Your task is to find every line of the data that holds the string "degrees" and copy it.

**EXTRACTED INFORMATION**
+---+
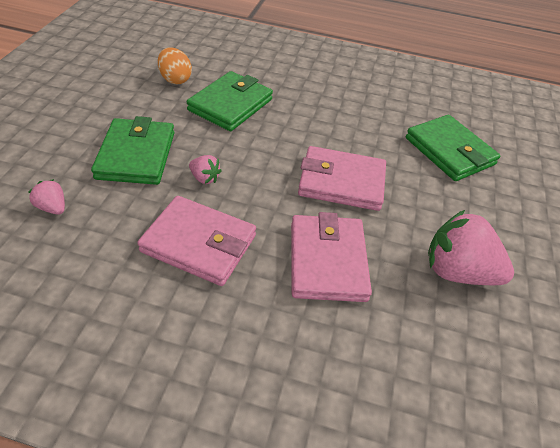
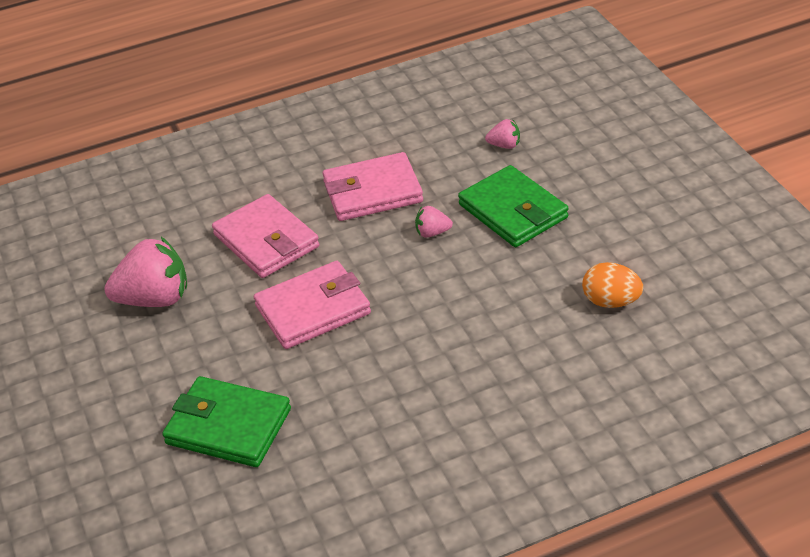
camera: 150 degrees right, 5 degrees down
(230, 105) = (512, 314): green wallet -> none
+---+
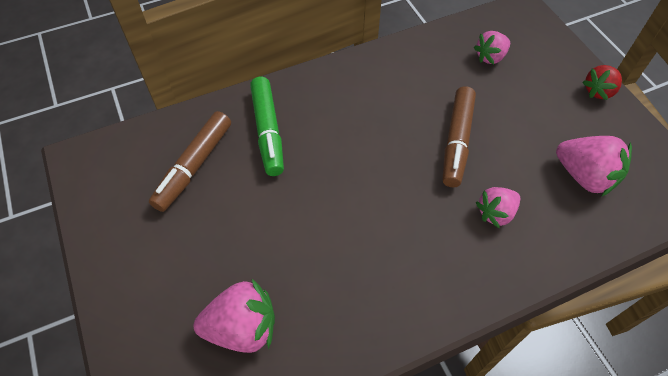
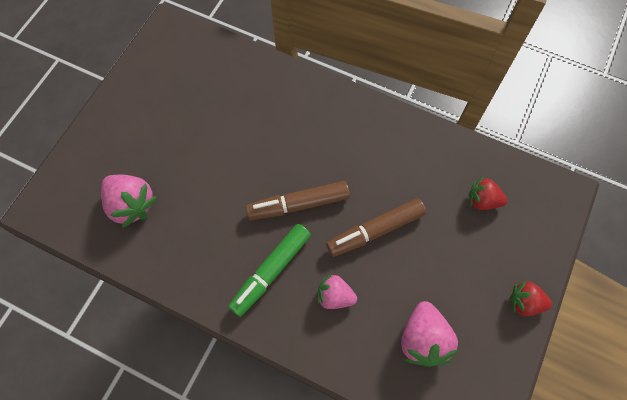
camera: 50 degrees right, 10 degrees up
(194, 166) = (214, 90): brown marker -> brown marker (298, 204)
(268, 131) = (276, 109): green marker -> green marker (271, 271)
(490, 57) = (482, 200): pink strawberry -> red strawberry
+---+
**RESPONSE BELOW**
camera: 150 degrees right, 5 degrees down
camera: 50 degrees right, 10 degrees up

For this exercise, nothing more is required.